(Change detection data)
== Segment start ==

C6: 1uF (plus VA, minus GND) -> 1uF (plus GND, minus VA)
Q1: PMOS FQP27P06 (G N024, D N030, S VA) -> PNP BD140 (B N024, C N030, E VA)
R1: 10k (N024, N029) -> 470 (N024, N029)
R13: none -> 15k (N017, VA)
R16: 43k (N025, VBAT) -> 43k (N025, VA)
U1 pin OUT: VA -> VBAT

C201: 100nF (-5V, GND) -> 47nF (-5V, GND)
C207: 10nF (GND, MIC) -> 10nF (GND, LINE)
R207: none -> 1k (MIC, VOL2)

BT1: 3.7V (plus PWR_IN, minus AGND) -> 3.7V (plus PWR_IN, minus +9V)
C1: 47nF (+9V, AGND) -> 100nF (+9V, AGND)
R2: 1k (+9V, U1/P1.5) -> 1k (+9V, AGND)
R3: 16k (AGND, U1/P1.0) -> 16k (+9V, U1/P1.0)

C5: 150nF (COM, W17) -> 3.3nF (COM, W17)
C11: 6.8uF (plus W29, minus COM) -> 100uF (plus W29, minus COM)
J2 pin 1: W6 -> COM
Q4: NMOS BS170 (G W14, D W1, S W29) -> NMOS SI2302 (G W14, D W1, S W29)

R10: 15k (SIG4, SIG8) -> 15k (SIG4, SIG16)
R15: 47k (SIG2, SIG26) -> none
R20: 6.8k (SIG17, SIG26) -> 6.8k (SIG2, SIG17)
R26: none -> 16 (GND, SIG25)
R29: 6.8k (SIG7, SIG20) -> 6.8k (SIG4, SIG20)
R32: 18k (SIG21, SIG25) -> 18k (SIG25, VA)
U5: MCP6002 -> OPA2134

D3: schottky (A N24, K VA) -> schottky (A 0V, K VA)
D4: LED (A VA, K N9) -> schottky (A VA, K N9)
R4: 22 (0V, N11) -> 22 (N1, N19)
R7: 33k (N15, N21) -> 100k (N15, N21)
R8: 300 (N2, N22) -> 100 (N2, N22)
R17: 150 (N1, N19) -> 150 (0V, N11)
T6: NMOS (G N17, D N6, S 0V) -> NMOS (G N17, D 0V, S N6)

== Segment end ==

Task directions: Copy each line of the data above that holds "VBAT".

Task output:
R16: 43k (N025, VBAT) -> 43k (N025, VA)
U1 pin OUT: VA -> VBAT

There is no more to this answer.